» **Exercise objective**
Could you please count how many lines in the data below hold the string "width"? Reply with only the number.

Dataset excerpts:

::::::::

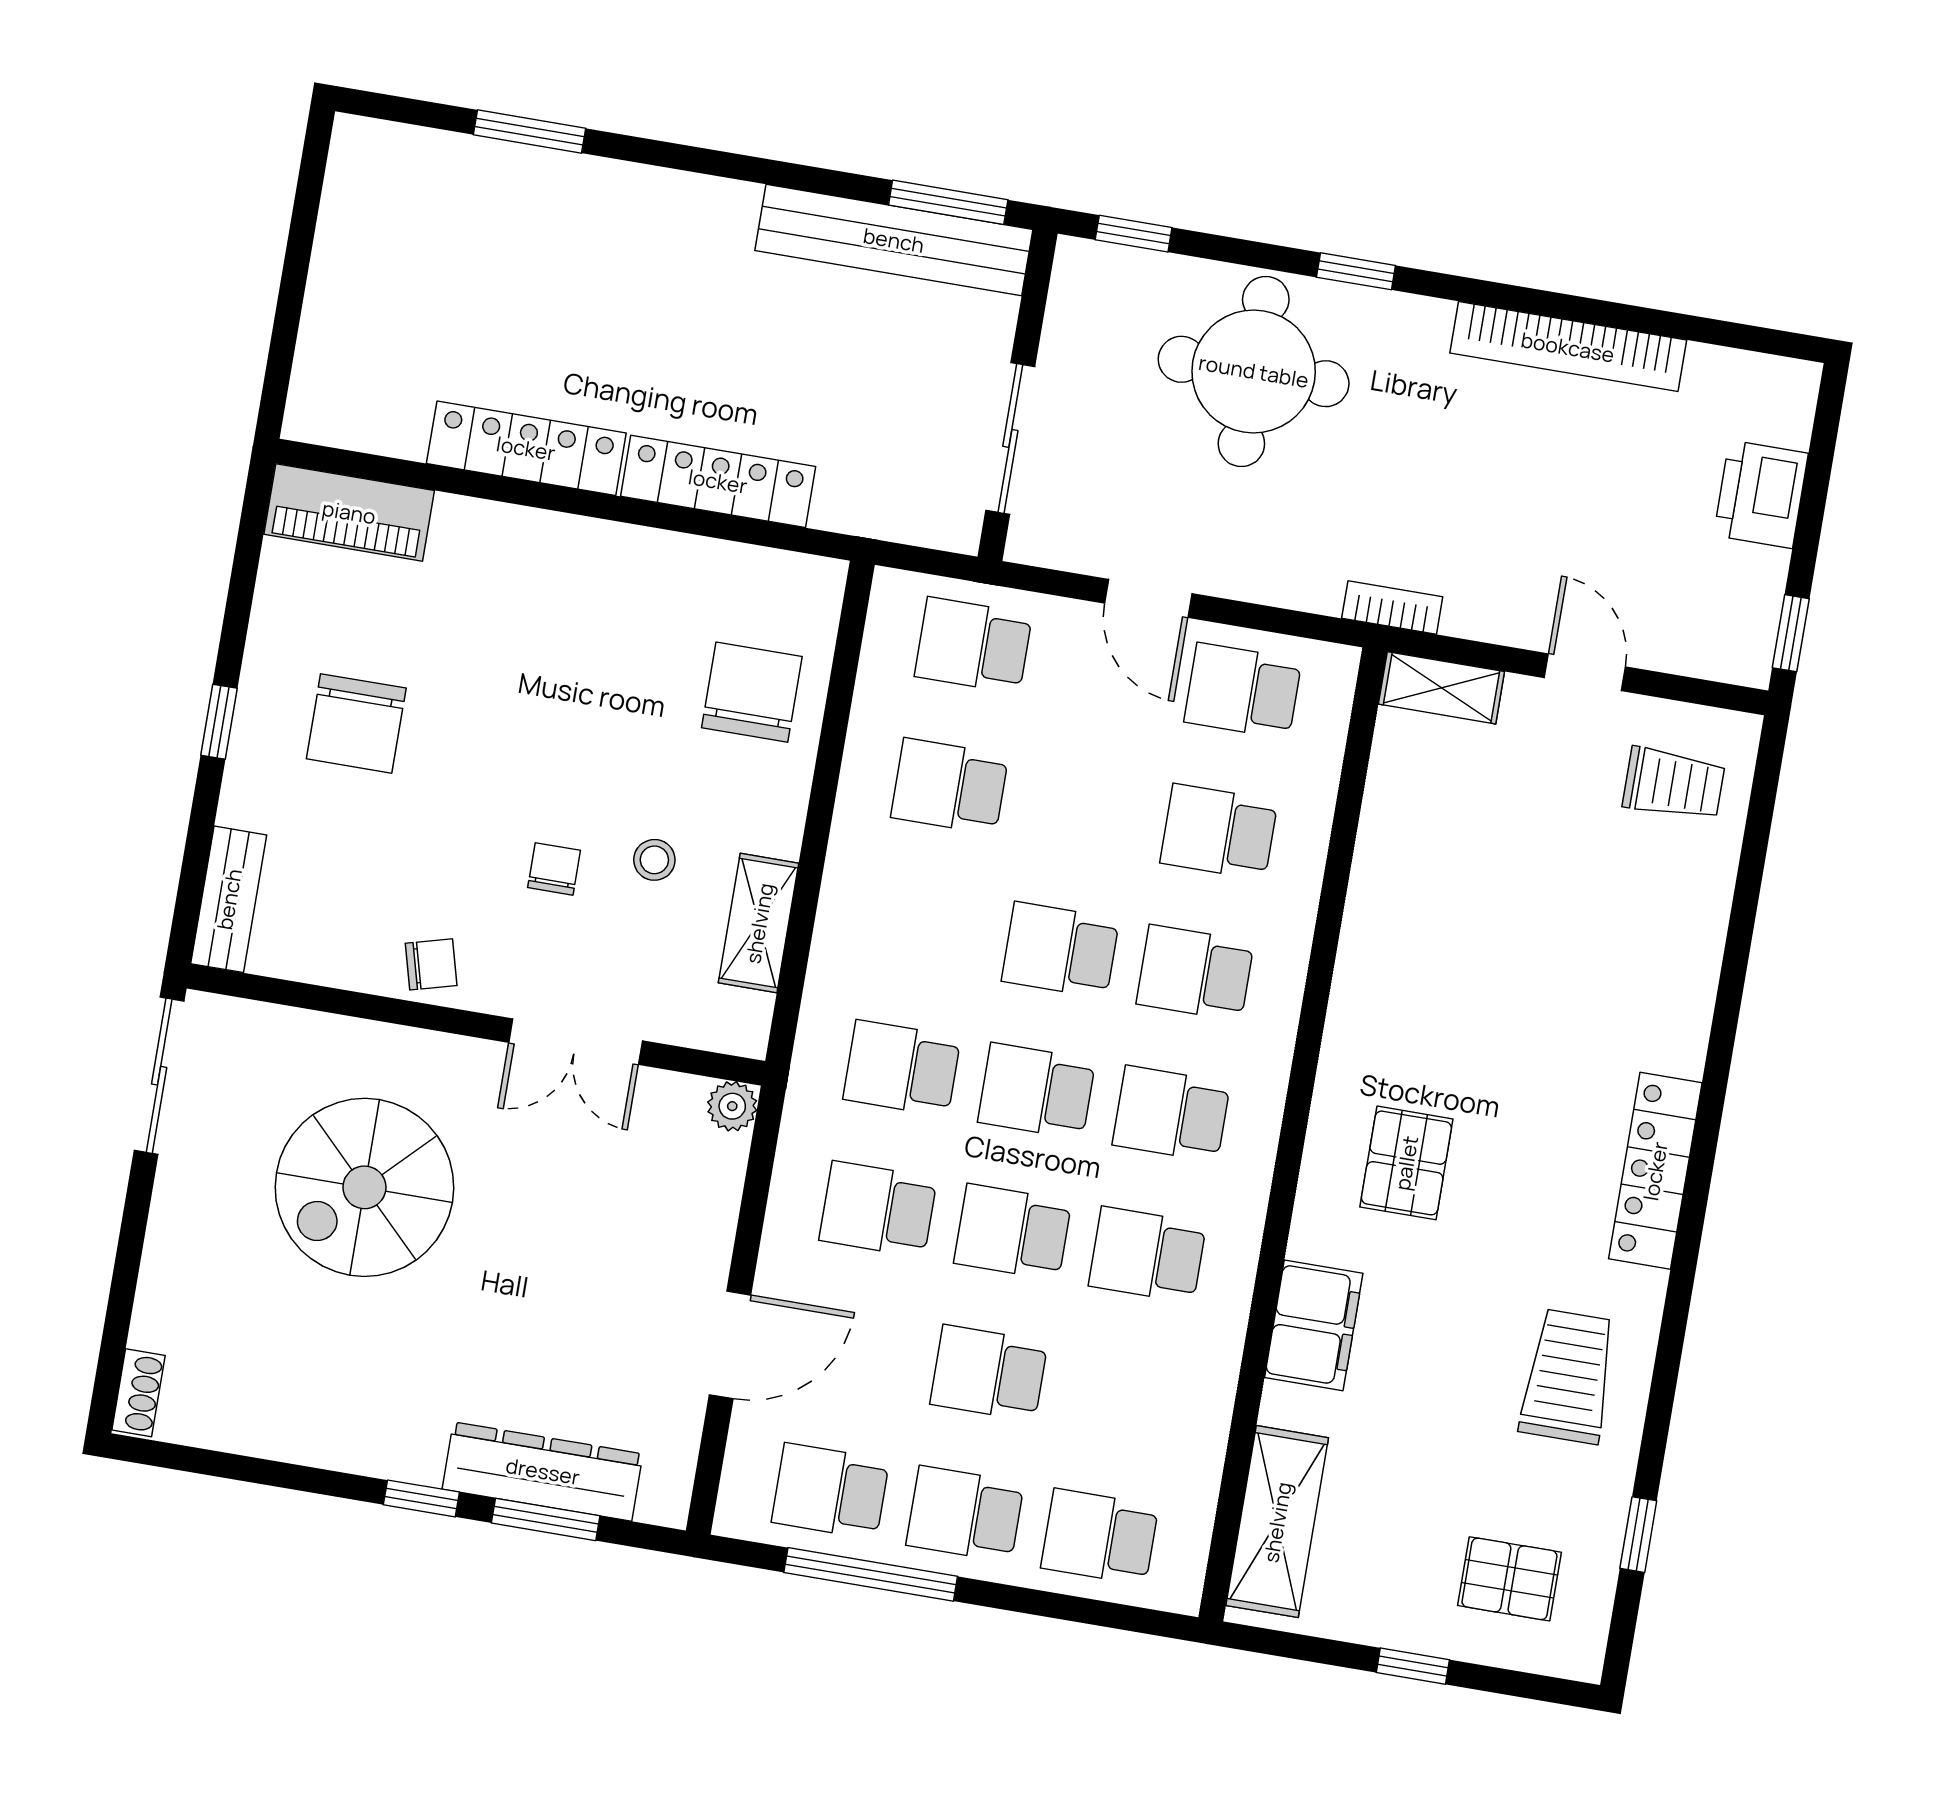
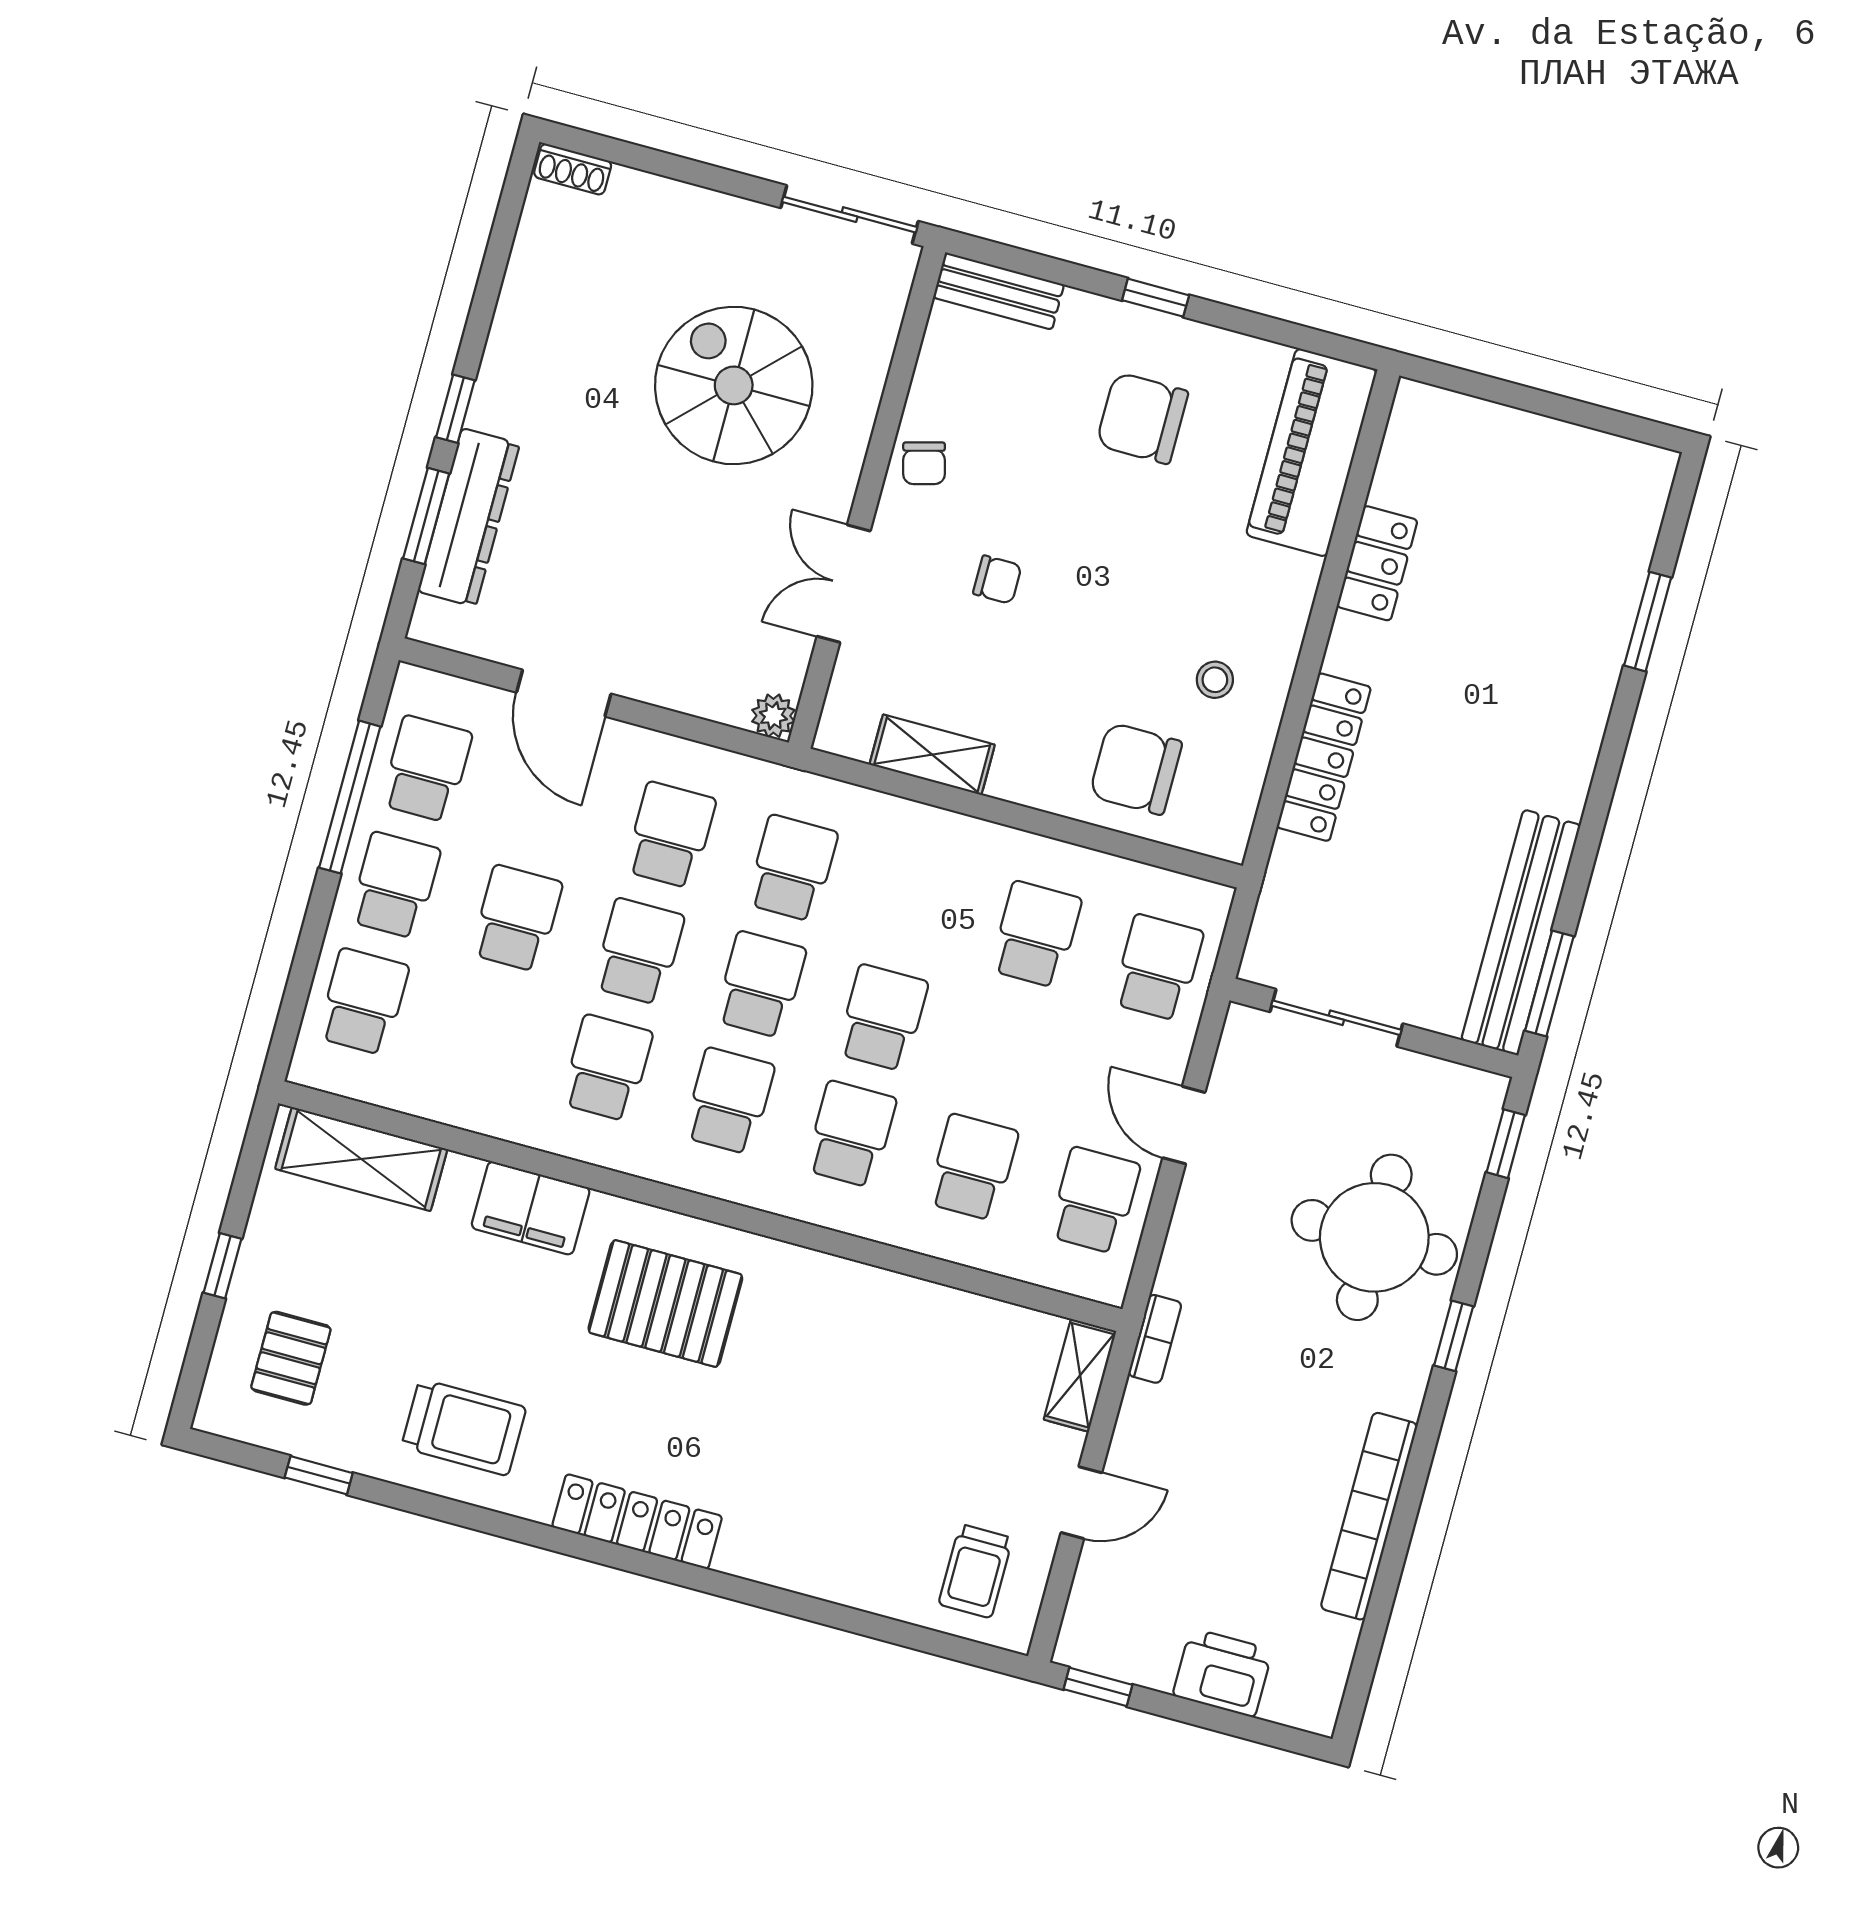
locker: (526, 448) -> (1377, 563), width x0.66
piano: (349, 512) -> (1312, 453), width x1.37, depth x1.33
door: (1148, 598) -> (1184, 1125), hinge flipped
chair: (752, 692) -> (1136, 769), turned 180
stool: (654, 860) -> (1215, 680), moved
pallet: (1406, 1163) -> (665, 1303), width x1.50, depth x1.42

::::::::

» **Your solution**
3